Problem description.
Write out, word for word, every line in the data below from the one containing "DIGITS pin CLK: TX -> D0" to the one containing "MIC1 pin OUT: A2 -> A1", both of them included.

Extracted data.
- - -

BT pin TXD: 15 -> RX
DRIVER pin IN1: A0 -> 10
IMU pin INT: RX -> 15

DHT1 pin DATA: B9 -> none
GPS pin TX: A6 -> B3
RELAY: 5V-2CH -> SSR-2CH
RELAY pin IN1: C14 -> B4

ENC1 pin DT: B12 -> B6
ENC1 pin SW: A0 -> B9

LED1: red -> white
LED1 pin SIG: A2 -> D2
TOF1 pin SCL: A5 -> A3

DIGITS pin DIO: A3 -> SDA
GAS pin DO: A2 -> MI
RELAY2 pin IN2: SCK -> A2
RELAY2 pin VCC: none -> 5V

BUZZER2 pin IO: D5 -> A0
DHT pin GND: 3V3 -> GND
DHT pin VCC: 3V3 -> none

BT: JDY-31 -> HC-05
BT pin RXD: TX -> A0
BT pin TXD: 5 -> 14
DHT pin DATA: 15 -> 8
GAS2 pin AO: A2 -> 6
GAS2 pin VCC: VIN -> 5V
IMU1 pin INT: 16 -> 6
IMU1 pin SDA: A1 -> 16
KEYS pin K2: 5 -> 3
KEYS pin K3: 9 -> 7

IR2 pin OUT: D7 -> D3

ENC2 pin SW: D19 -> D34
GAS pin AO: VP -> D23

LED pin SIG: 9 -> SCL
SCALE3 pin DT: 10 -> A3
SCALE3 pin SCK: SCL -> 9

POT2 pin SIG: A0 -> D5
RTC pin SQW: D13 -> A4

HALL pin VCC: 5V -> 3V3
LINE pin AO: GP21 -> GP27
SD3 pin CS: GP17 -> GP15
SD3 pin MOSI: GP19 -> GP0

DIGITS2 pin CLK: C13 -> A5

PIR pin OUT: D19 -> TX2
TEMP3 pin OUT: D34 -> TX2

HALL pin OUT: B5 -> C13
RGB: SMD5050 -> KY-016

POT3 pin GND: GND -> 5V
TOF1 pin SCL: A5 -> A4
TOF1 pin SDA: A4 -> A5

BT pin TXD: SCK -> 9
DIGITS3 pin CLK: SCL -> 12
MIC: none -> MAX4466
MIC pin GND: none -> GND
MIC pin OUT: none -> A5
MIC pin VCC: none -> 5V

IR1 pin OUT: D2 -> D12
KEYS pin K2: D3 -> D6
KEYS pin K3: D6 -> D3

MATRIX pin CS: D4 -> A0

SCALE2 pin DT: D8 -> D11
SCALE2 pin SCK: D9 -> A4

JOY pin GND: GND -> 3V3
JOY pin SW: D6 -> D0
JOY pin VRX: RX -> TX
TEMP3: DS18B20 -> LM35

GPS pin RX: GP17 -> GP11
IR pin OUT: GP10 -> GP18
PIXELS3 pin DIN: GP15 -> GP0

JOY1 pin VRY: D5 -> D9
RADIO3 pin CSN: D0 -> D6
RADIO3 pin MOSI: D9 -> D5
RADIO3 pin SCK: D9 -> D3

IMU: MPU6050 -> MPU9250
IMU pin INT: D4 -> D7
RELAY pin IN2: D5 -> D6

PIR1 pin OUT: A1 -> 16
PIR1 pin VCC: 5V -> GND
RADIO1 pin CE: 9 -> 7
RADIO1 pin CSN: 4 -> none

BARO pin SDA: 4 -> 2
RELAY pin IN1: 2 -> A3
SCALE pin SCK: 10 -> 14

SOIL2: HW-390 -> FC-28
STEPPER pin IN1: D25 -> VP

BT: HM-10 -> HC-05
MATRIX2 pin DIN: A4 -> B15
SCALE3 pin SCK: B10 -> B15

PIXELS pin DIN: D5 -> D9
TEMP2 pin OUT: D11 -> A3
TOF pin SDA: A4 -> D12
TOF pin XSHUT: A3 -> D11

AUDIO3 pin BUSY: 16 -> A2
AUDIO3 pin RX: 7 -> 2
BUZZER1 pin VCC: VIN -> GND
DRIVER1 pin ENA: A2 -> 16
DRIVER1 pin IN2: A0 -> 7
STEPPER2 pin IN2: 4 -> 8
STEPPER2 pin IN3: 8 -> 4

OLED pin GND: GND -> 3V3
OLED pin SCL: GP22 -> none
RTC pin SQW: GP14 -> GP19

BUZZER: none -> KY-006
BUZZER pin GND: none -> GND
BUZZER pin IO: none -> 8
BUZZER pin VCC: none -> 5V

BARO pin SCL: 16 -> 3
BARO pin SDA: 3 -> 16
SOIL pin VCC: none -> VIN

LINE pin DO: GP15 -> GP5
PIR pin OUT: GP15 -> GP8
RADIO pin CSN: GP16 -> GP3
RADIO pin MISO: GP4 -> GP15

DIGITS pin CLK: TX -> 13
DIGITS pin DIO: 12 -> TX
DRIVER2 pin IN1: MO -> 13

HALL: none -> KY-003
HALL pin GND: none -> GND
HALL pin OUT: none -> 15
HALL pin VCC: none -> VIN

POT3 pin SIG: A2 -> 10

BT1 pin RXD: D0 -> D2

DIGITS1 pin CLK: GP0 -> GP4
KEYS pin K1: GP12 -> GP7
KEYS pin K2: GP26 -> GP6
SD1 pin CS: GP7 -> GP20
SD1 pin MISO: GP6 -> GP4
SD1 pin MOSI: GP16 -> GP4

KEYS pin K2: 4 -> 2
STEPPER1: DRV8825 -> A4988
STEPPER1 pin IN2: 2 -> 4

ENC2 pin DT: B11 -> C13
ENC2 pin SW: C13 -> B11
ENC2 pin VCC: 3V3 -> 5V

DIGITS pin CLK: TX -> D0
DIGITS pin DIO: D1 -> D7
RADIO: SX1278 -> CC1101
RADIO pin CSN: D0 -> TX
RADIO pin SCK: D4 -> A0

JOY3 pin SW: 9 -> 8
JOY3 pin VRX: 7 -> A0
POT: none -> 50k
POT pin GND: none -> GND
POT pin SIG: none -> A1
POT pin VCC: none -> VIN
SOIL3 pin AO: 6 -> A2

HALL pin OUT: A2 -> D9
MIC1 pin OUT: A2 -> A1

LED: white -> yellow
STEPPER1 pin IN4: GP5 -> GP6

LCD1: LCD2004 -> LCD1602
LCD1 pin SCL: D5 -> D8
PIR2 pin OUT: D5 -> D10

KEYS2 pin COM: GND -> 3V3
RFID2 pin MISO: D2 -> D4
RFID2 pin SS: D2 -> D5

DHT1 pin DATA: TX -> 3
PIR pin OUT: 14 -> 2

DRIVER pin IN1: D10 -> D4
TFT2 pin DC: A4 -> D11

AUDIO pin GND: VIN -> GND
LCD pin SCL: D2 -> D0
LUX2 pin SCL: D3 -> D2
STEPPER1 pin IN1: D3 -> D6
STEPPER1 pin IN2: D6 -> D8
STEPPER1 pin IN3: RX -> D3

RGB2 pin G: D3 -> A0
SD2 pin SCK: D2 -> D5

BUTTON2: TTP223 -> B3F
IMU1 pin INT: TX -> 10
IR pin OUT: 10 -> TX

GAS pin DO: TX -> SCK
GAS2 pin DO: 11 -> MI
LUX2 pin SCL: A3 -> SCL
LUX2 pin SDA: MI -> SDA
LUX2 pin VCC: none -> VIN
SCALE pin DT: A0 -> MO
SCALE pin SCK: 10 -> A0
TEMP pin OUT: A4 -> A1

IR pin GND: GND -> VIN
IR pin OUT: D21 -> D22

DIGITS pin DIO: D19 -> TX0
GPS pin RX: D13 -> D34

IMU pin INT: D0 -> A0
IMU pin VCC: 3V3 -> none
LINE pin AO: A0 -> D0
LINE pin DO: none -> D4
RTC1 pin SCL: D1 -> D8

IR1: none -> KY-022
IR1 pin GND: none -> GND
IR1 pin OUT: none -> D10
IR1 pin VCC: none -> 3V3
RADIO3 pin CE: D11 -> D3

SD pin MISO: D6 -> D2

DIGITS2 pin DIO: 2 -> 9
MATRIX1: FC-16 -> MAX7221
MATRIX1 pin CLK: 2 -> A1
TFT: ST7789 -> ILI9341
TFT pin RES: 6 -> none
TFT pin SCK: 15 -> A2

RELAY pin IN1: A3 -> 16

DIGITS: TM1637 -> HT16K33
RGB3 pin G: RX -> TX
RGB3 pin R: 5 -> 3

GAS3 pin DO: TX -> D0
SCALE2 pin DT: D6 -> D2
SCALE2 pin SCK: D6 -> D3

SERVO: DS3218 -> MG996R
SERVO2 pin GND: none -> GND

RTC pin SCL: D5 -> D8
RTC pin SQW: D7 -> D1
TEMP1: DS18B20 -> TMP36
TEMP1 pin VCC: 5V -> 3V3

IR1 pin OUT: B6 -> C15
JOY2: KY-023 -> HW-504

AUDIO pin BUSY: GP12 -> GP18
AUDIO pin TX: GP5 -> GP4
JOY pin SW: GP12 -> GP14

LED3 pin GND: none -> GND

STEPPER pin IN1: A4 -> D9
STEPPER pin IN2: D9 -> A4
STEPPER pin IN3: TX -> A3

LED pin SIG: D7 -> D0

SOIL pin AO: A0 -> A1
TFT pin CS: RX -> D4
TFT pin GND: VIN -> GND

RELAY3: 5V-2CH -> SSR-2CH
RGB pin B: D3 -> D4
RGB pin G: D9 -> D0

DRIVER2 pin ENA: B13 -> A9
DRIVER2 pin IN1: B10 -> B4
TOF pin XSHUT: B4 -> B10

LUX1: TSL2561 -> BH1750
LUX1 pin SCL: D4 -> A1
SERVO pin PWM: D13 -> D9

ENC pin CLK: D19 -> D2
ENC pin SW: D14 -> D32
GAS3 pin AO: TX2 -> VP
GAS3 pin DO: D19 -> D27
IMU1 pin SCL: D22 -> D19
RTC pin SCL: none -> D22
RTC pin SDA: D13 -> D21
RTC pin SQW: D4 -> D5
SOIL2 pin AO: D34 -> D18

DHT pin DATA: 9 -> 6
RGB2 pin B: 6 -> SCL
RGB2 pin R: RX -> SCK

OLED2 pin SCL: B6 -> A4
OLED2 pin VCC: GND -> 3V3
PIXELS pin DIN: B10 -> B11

- - -

Response to the task.
DIGITS pin CLK: TX -> D0
DIGITS pin DIO: D1 -> D7
RADIO: SX1278 -> CC1101
RADIO pin CSN: D0 -> TX
RADIO pin SCK: D4 -> A0

JOY3 pin SW: 9 -> 8
JOY3 pin VRX: 7 -> A0
POT: none -> 50k
POT pin GND: none -> GND
POT pin SIG: none -> A1
POT pin VCC: none -> VIN
SOIL3 pin AO: 6 -> A2

HALL pin OUT: A2 -> D9
MIC1 pin OUT: A2 -> A1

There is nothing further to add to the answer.